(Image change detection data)
<<<<
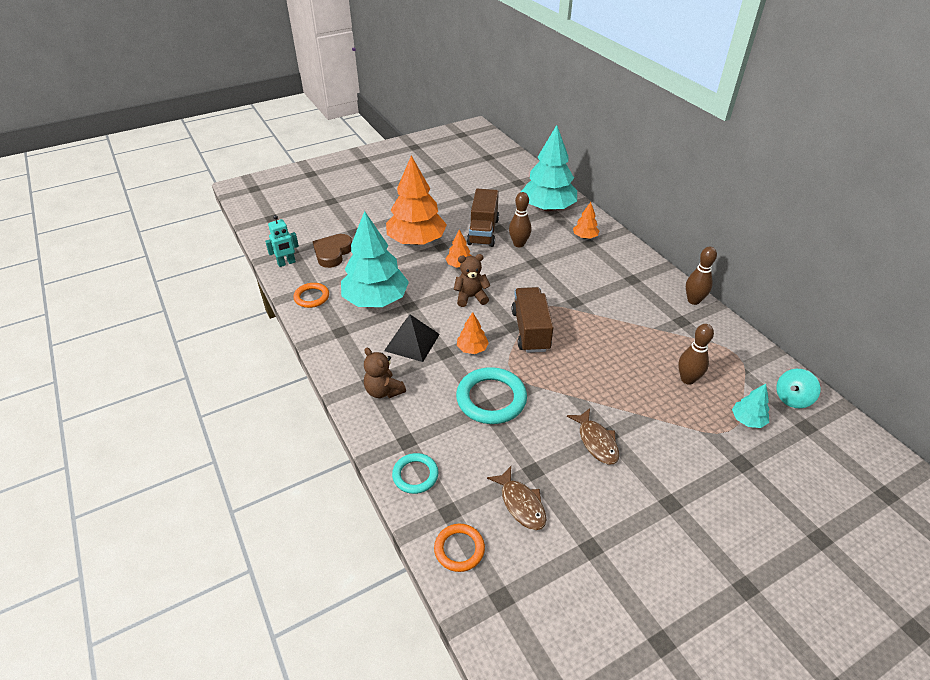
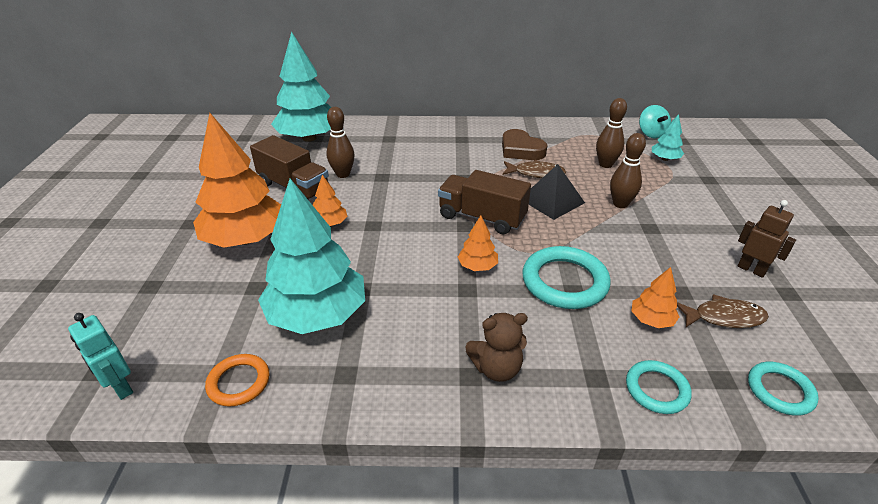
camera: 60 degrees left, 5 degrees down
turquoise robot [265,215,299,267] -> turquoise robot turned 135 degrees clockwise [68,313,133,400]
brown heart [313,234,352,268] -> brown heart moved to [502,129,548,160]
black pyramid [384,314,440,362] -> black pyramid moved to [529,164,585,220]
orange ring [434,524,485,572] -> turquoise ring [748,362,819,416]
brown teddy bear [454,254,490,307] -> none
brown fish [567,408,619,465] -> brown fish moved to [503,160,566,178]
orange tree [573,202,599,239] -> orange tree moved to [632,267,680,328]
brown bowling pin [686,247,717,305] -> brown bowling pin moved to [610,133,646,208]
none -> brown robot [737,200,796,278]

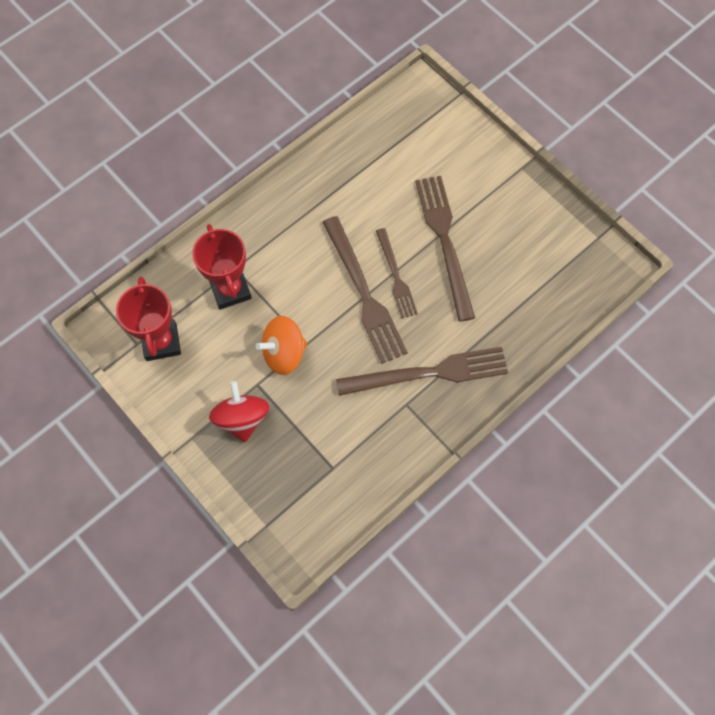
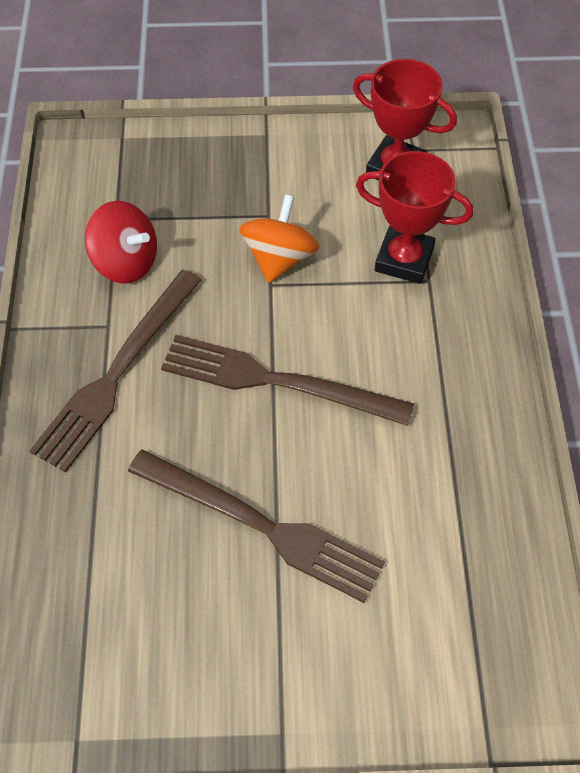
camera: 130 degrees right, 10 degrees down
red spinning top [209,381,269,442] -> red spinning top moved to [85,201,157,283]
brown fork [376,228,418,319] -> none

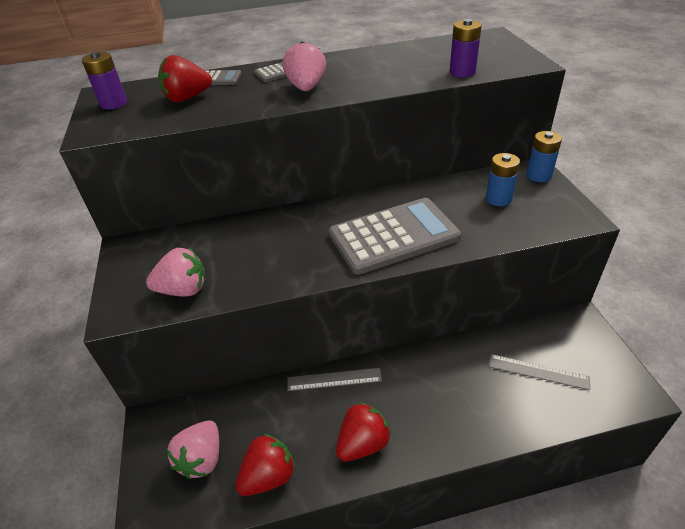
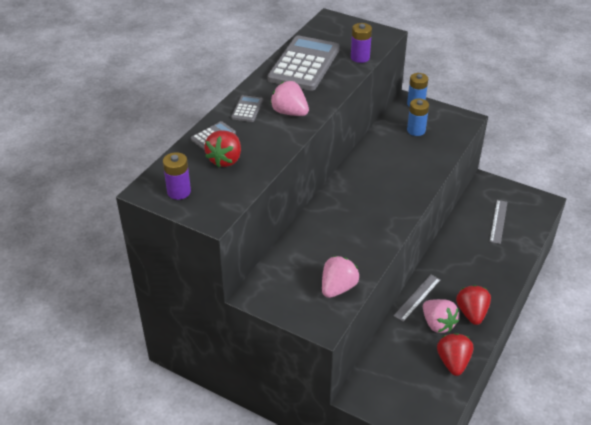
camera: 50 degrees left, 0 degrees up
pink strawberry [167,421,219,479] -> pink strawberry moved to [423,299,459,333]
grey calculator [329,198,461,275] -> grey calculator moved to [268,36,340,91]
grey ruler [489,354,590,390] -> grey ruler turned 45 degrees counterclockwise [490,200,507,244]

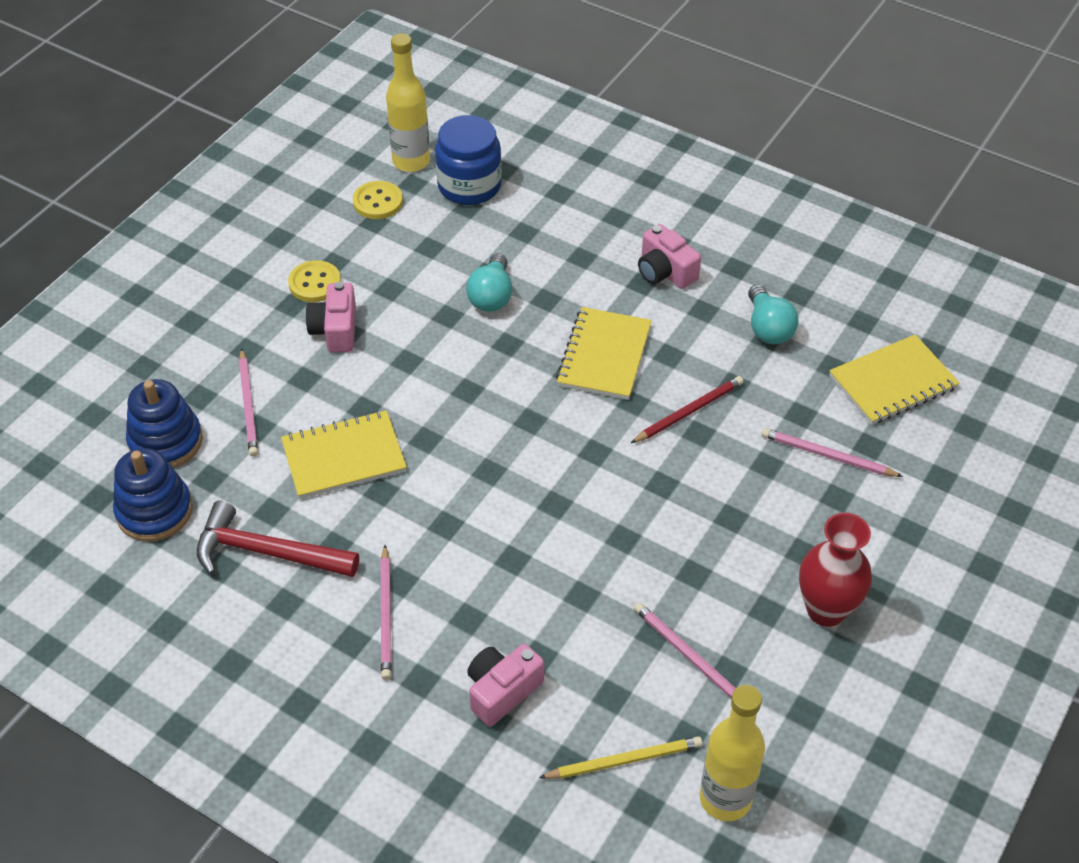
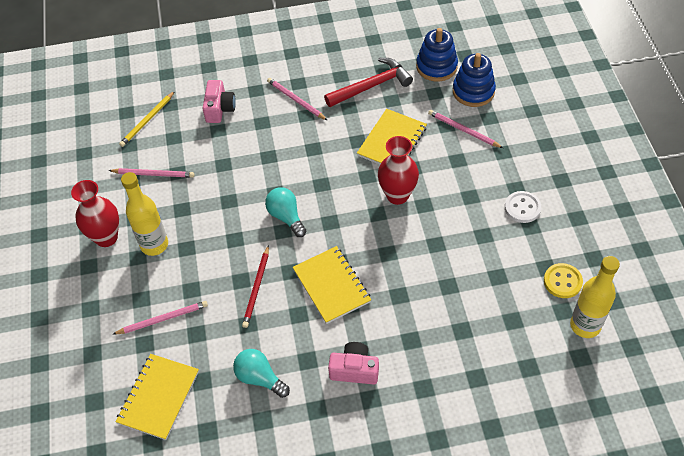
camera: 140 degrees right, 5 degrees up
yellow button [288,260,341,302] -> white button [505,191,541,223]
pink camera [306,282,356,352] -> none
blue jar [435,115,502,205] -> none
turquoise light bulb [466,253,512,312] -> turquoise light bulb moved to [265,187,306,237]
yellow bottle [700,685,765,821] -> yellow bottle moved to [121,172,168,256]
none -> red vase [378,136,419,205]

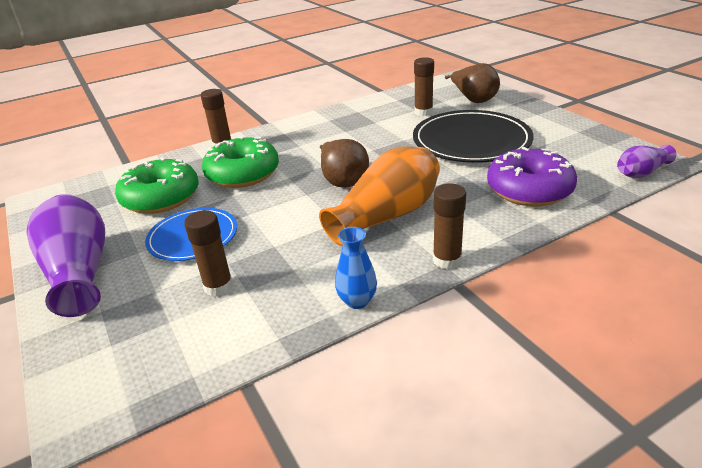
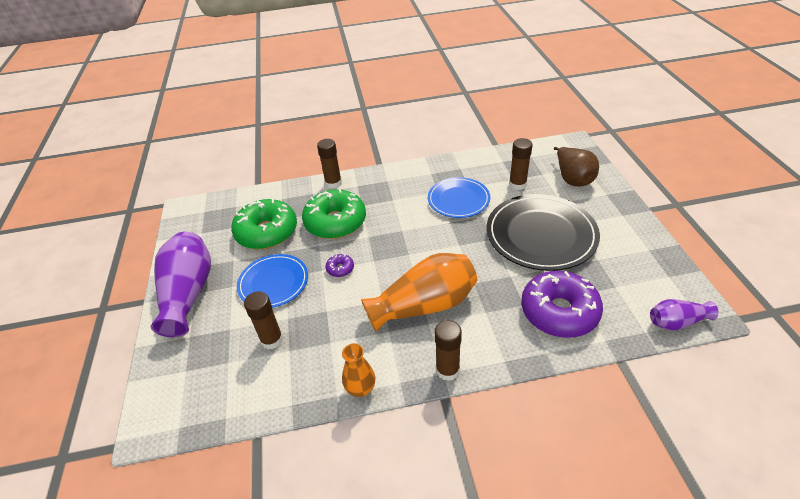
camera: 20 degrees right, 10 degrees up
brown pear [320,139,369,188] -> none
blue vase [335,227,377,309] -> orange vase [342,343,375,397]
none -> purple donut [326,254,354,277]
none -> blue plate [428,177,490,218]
>>>>
What you need to do = The data above should be returned in full, exactly as written, apart from its images.

Response to the task =
camera: 60 degrees left, 5 degrees down
turquoise robot [265,215,299,267] -> turquoise robot turned 135 degrees clockwise [68,313,133,400]
brown heart [313,234,352,268] -> brown heart moved to [502,129,548,160]
black pyramid [384,314,440,362] -> black pyramid moved to [529,164,585,220]
orange ring [434,524,485,572] -> turquoise ring [748,362,819,416]
brown teddy bear [454,254,490,307] -> none
brown fish [567,408,619,465] -> brown fish moved to [503,160,566,178]
orange tree [573,202,599,239] -> orange tree moved to [632,267,680,328]
brown bowling pin [686,247,717,305] -> brown bowling pin moved to [610,133,646,208]
none -> brown robot [737,200,796,278]

camera: 130 degrees right, 10 degrees down
red spinning top [209,381,269,442] -> red spinning top moved to [85,201,157,283]
brown fork [376,228,418,319] -> none

camera: 50 degrees left, 0 degrees up
pink strawberry [167,421,219,479] -> pink strawberry moved to [423,299,459,333]
grey calculator [329,198,461,275] -> grey calculator moved to [268,36,340,91]
grey ruler [489,354,590,390] -> grey ruler turned 45 degrees counterclockwise [490,200,507,244]

camera: 140 degrees right, 5 degrees up
yellow button [288,260,341,302] -> white button [505,191,541,223]
pink camera [306,282,356,352] -> none
blue jar [435,115,502,205] -> none
turquoise light bulb [466,253,512,312] -> turquoise light bulb moved to [265,187,306,237]
yellow bottle [700,685,765,821] -> yellow bottle moved to [121,172,168,256]
none -> red vase [378,136,419,205]

camera: 20 degrees right, 10 degrees up
brown pear [320,139,369,188] -> none
blue vase [335,227,377,309] -> orange vase [342,343,375,397]
none -> purple donut [326,254,354,277]
none -> blue plate [428,177,490,218]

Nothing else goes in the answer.